▶ _YOUR INSTRUCTIONS_: From the records below, copy out exactly the lines from the one containing "(319, 149) = (378, 267): turquoise" to the one containing "(818, 345) = (720, 475): turquoise", both included. Add nothing else.

▶ _DATA UNDER STUDY_:
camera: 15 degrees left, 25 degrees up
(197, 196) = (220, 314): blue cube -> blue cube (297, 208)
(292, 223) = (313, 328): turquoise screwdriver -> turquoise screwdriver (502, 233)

---

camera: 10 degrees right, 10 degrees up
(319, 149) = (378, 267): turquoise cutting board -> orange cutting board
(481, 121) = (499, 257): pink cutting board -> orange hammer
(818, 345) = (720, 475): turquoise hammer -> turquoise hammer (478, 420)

--

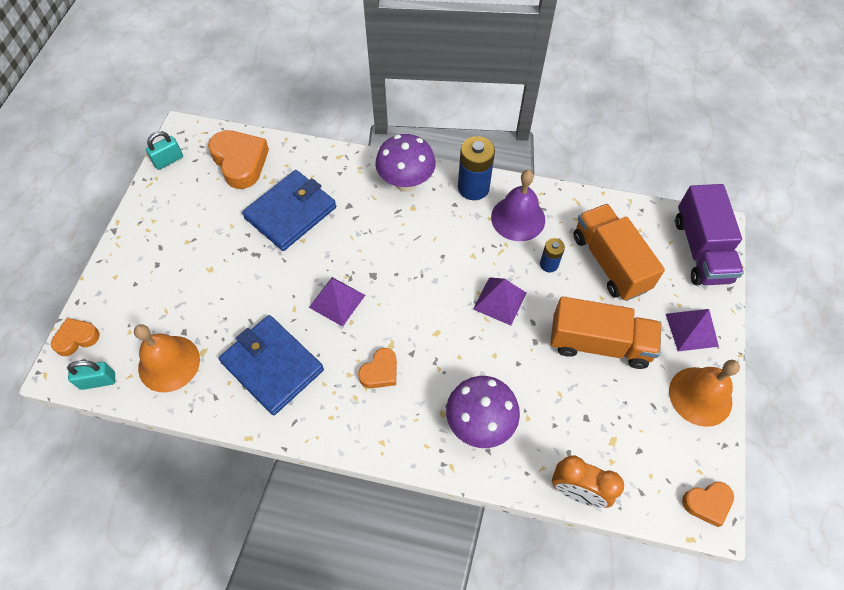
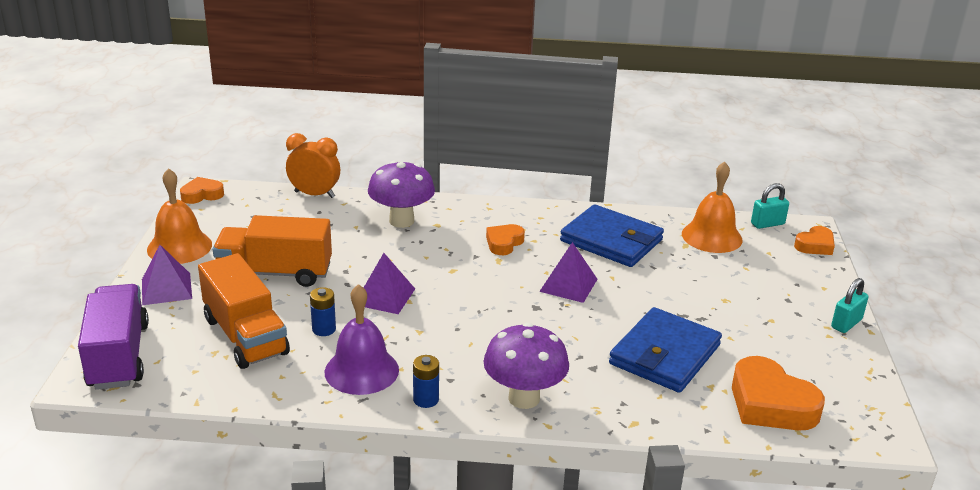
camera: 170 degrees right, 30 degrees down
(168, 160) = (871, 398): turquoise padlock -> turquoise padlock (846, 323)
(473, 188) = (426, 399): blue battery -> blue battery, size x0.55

▶ _RESPONSE AREA_:
(319, 149) = (378, 267): turquoise cutting board -> orange cutting board
(481, 121) = (499, 257): pink cutting board -> orange hammer
(818, 345) = (720, 475): turquoise hammer -> turquoise hammer (478, 420)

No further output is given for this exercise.